START Task material

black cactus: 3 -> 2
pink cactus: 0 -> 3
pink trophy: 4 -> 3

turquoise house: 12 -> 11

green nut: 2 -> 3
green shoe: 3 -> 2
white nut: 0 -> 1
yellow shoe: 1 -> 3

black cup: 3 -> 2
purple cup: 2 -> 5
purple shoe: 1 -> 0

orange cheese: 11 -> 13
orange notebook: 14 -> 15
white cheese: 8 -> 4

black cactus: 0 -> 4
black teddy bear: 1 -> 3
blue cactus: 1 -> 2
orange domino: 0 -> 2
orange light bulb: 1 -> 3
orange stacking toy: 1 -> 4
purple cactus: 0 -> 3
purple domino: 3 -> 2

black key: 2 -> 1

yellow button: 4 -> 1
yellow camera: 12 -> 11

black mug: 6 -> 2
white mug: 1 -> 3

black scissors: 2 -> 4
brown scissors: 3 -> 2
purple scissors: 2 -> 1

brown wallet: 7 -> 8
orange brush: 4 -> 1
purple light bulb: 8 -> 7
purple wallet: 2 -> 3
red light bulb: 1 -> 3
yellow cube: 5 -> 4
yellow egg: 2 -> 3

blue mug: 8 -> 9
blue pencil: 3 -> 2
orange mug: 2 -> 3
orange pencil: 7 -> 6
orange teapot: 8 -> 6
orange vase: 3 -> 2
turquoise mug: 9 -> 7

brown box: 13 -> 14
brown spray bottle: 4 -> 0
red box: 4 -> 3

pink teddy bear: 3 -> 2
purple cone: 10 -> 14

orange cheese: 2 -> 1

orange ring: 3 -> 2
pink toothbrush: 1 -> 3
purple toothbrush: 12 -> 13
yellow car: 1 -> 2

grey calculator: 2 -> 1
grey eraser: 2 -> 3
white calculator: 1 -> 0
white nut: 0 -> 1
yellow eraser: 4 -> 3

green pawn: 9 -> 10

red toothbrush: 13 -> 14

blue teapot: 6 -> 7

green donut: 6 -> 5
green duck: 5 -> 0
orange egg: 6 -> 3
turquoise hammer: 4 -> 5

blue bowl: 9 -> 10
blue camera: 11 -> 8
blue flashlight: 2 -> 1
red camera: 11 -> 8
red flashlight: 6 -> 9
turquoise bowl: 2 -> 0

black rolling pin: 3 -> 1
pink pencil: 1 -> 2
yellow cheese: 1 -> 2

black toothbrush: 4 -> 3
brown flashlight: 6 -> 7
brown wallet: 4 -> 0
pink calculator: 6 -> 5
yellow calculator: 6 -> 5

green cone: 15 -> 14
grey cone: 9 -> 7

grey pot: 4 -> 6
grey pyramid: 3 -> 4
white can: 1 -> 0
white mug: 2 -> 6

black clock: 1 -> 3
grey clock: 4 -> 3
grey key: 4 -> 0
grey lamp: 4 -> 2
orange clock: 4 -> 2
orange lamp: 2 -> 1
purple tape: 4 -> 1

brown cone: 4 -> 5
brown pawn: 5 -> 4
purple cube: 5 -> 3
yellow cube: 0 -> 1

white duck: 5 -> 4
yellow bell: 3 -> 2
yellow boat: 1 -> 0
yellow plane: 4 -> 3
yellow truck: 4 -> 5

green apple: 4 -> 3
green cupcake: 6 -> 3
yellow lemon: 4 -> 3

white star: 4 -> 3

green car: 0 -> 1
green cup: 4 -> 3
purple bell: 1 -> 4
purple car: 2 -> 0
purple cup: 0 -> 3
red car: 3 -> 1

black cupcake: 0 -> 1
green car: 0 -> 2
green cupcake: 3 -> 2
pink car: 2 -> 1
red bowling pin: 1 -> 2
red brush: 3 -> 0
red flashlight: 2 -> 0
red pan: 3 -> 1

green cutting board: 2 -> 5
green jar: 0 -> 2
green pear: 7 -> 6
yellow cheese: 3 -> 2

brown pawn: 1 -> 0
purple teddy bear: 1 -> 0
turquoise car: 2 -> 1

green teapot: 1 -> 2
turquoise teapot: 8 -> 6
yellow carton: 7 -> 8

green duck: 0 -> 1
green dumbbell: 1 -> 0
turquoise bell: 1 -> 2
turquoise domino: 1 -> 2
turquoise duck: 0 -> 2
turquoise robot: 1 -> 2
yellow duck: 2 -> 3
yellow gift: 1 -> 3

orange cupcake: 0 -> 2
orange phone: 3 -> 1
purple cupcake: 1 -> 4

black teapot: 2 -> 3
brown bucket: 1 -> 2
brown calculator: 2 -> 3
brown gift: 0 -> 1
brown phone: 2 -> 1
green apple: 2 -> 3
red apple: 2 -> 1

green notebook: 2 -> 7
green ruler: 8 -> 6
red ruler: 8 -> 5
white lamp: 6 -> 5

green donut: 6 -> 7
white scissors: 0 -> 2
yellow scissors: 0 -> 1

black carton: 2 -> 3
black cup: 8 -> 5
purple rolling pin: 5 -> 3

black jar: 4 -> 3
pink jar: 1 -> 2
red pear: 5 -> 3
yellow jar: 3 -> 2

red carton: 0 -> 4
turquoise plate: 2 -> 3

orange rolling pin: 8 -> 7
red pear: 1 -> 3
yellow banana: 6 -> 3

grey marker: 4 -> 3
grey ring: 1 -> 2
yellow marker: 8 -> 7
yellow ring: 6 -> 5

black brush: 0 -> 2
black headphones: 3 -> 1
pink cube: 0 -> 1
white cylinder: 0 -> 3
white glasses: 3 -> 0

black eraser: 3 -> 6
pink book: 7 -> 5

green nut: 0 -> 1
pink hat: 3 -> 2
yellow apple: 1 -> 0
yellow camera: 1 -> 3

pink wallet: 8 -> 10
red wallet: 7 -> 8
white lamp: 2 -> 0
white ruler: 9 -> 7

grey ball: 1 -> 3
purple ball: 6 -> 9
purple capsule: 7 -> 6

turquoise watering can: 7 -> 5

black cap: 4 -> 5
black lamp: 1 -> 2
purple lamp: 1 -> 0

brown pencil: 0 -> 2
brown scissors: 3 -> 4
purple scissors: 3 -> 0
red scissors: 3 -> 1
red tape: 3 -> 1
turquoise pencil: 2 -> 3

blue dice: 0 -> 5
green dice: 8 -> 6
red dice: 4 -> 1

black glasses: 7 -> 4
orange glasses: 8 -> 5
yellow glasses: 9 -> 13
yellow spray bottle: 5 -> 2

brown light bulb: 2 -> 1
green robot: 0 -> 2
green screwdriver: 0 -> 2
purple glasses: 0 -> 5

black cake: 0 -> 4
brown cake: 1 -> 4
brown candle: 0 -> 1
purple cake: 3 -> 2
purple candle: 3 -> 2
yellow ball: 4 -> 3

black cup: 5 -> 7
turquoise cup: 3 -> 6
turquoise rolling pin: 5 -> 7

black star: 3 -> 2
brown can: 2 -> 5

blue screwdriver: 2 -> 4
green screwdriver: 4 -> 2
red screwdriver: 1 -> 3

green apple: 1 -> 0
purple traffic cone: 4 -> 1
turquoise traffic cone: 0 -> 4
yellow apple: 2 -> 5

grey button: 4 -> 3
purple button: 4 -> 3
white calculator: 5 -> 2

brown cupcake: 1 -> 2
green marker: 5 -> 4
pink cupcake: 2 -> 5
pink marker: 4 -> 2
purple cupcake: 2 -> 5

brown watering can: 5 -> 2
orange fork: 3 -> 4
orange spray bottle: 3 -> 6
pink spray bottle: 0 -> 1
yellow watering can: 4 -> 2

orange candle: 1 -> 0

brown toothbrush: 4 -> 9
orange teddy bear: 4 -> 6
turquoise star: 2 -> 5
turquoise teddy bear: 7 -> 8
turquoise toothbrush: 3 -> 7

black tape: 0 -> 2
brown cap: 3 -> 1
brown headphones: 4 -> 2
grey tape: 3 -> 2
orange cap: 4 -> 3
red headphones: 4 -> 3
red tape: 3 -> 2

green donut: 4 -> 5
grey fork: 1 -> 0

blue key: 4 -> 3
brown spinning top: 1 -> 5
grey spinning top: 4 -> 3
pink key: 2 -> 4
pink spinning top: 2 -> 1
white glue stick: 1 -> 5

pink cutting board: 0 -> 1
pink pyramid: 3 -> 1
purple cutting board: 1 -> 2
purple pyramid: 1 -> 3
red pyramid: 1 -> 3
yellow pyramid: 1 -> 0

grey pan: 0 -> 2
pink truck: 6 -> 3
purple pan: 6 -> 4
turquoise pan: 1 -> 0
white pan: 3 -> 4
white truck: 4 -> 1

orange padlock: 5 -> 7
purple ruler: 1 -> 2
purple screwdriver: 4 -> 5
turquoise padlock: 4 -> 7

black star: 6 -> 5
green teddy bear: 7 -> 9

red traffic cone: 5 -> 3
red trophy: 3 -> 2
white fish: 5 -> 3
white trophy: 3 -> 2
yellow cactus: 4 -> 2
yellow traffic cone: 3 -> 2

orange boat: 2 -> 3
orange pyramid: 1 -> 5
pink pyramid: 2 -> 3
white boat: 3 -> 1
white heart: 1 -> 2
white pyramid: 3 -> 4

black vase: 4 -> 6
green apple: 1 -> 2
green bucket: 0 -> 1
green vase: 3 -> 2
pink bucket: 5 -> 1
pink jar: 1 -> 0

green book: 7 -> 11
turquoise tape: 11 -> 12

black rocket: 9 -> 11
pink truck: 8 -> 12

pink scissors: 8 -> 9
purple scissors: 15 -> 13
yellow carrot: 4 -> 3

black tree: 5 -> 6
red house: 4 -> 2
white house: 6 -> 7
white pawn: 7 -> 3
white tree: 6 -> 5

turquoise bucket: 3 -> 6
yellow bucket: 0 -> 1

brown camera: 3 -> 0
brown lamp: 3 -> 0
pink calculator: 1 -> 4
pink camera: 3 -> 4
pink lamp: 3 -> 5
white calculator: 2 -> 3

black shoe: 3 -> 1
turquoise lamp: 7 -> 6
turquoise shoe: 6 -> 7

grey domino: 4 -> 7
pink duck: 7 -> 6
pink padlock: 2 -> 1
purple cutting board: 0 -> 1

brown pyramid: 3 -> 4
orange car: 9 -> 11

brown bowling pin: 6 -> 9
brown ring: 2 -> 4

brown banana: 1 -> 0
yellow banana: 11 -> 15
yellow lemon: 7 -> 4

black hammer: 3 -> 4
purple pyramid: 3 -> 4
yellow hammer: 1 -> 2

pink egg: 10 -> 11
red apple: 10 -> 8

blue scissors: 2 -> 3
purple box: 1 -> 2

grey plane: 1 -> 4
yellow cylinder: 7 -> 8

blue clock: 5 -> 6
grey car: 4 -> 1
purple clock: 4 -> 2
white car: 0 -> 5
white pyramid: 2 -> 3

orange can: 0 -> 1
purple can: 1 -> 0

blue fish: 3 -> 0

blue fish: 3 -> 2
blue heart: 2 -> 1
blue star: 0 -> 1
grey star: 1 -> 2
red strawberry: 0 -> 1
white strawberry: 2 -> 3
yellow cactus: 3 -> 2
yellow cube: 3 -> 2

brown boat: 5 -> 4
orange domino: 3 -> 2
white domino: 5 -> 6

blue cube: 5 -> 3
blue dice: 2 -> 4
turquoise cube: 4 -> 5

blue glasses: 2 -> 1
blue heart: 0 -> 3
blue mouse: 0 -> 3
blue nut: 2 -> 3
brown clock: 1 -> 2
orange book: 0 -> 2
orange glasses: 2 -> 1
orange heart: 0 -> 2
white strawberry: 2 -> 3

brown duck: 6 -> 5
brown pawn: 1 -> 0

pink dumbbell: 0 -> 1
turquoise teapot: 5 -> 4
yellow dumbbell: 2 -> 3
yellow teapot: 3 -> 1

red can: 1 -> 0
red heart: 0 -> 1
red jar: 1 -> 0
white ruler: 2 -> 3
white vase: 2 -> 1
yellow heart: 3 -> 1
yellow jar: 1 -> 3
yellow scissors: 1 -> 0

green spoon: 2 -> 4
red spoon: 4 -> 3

END Task material

## Task to carry out
Begin with the line that contains "red heart: 0 -> 1" and print each line exactly until the data ends, including the last line.

## Solution to this problem
red heart: 0 -> 1
red jar: 1 -> 0
white ruler: 2 -> 3
white vase: 2 -> 1
yellow heart: 3 -> 1
yellow jar: 1 -> 3
yellow scissors: 1 -> 0

green spoon: 2 -> 4
red spoon: 4 -> 3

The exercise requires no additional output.